WHAT THE TASK REQUIRES – Reproduce the records verbatim, starting at the line that contains "courthouse (385, 283)" and ending at the line that contains "inventoried [113, 1097]", with both of those lines included.

== MATERIAL PROVIDED

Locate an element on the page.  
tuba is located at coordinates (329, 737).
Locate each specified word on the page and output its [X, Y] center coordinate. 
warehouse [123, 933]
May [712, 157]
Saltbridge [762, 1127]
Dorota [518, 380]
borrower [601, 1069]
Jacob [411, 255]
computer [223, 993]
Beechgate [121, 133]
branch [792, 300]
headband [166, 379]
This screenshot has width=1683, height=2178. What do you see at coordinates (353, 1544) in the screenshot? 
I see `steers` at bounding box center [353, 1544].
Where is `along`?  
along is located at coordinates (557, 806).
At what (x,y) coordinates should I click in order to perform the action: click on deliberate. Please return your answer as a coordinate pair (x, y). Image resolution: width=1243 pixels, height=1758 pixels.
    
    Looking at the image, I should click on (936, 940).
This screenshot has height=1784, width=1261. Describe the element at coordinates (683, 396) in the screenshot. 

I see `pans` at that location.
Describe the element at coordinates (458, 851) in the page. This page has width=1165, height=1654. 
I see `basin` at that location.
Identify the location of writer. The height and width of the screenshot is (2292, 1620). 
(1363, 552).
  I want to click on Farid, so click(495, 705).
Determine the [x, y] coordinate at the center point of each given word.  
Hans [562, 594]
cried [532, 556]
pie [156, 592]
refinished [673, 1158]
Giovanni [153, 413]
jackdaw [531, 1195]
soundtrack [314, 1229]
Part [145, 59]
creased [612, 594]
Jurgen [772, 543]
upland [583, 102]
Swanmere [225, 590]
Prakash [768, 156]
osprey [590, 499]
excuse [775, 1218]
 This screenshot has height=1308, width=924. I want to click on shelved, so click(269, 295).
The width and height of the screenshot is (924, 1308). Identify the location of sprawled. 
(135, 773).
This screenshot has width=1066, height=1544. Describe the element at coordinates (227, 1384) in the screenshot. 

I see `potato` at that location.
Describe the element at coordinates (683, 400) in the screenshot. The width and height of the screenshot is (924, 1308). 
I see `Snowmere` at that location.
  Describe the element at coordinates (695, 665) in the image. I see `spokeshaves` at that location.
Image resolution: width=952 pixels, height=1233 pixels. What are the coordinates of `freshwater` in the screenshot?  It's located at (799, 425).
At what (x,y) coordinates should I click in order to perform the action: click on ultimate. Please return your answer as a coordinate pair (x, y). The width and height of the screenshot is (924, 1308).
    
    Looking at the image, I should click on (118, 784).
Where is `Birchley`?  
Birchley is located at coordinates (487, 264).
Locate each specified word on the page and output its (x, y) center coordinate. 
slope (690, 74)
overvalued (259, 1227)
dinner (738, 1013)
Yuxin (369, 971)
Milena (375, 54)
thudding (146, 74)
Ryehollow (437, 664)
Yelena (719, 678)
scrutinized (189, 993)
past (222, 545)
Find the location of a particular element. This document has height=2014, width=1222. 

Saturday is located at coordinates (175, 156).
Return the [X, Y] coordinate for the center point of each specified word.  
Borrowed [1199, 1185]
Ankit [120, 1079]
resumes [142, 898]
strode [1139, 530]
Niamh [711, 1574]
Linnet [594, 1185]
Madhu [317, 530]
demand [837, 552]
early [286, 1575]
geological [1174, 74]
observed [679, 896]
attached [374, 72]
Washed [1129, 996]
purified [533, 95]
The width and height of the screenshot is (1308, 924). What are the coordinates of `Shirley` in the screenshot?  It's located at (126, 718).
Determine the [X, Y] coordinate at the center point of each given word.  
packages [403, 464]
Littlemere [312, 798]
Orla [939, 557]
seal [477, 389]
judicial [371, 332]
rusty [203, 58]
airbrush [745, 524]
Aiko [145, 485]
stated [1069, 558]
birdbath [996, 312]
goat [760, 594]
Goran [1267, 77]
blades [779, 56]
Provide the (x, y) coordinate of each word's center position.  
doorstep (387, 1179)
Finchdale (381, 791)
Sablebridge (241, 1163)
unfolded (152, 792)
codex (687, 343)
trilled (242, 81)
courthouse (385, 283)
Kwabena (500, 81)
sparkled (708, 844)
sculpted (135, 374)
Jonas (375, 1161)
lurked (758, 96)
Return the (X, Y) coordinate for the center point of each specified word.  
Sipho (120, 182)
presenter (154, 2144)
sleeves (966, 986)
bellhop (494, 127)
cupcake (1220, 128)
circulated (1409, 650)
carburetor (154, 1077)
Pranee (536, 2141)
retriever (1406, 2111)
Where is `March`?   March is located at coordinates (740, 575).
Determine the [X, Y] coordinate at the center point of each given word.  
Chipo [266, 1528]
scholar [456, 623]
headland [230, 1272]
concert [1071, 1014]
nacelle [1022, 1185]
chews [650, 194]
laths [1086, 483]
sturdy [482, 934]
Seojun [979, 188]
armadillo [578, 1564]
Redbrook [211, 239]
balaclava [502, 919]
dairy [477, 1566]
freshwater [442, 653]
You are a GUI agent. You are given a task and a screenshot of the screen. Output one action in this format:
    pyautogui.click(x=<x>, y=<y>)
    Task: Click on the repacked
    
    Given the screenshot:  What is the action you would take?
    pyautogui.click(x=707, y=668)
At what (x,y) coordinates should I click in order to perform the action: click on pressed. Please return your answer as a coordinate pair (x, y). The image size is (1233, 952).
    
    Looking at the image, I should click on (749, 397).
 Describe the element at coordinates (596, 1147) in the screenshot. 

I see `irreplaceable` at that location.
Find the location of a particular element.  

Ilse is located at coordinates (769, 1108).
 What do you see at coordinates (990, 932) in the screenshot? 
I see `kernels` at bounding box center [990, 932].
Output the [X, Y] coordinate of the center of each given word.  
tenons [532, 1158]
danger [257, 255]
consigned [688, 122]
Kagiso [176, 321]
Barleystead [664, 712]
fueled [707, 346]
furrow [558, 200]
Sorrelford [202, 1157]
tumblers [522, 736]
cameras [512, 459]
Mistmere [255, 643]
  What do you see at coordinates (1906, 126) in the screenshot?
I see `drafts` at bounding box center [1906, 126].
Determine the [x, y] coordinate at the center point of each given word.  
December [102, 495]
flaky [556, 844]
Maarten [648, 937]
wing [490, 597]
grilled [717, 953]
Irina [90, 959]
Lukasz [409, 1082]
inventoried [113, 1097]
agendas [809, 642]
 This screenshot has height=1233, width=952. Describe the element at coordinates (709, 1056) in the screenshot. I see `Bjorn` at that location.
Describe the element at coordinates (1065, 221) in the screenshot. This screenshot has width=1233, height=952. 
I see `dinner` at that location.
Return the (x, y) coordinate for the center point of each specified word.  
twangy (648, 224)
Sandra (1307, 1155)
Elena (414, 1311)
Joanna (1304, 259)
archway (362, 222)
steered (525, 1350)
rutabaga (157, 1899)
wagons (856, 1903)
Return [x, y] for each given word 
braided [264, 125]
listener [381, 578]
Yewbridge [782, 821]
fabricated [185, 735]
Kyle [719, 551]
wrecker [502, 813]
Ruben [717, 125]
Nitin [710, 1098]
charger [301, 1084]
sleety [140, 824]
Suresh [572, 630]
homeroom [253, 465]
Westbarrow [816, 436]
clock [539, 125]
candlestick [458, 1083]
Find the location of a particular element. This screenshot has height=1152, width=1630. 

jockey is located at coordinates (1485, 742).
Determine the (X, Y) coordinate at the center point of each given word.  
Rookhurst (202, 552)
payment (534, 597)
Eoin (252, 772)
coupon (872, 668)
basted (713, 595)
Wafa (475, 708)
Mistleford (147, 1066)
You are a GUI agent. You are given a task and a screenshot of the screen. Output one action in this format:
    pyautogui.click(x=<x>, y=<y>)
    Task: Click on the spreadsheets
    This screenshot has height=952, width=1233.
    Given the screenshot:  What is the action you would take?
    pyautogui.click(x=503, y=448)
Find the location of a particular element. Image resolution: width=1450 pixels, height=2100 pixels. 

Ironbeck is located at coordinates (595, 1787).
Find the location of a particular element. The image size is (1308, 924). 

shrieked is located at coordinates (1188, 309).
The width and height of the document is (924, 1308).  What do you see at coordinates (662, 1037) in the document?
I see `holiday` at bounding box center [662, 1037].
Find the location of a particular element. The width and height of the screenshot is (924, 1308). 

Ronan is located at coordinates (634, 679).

====

ANSWER IN FULL –
courthouse (385, 283)
Kwabena (500, 81)
sparkled (708, 844)
sculpted (135, 374)
Jonas (375, 1161)
lurked (758, 96)
Return the (X, Y) coordinate for the center point of each specified word.  
Sipho (120, 182)
presenter (154, 2144)
sleeves (966, 986)
bellhop (494, 127)
cupcake (1220, 128)
circulated (1409, 650)
carburetor (154, 1077)
Pranee (536, 2141)
retriever (1406, 2111)
Where is `March`?   March is located at coordinates (740, 575).
Determine the [X, Y] coordinate at the center point of each given word.  
Chipo [266, 1528]
scholar [456, 623]
headland [230, 1272]
concert [1071, 1014]
nacelle [1022, 1185]
chews [650, 194]
laths [1086, 483]
sturdy [482, 934]
Seojun [979, 188]
armadillo [578, 1564]
Redbrook [211, 239]
balaclava [502, 919]
dairy [477, 1566]
freshwater [442, 653]
You are a GUI agent. You are given a task and a screenshot of the screen. Output one action in this format:
    pyautogui.click(x=<x>, y=<y>)
    Task: Click on the repacked
    
    Given the screenshot:  What is the action you would take?
    pyautogui.click(x=707, y=668)
At what (x,y) coordinates should I click in order to perform the action: click on pressed. Please return your answer as a coordinate pair (x, y). The image size is (1233, 952).
    
    Looking at the image, I should click on (749, 397).
 Describe the element at coordinates (596, 1147) in the screenshot. 

I see `irreplaceable` at that location.
Find the location of a particular element.  

Ilse is located at coordinates (769, 1108).
 What do you see at coordinates (990, 932) in the screenshot? 
I see `kernels` at bounding box center [990, 932].
Output the [X, Y] coordinate of the center of each given word.  
tenons [532, 1158]
danger [257, 255]
consigned [688, 122]
Kagiso [176, 321]
Barleystead [664, 712]
fueled [707, 346]
furrow [558, 200]
Sorrelford [202, 1157]
tumblers [522, 736]
cameras [512, 459]
Mistmere [255, 643]
  What do you see at coordinates (1906, 126) in the screenshot?
I see `drafts` at bounding box center [1906, 126].
Determine the [x, y] coordinate at the center point of each given word.  
December [102, 495]
flaky [556, 844]
Maarten [648, 937]
wing [490, 597]
grilled [717, 953]
Irina [90, 959]
Lukasz [409, 1082]
inventoried [113, 1097]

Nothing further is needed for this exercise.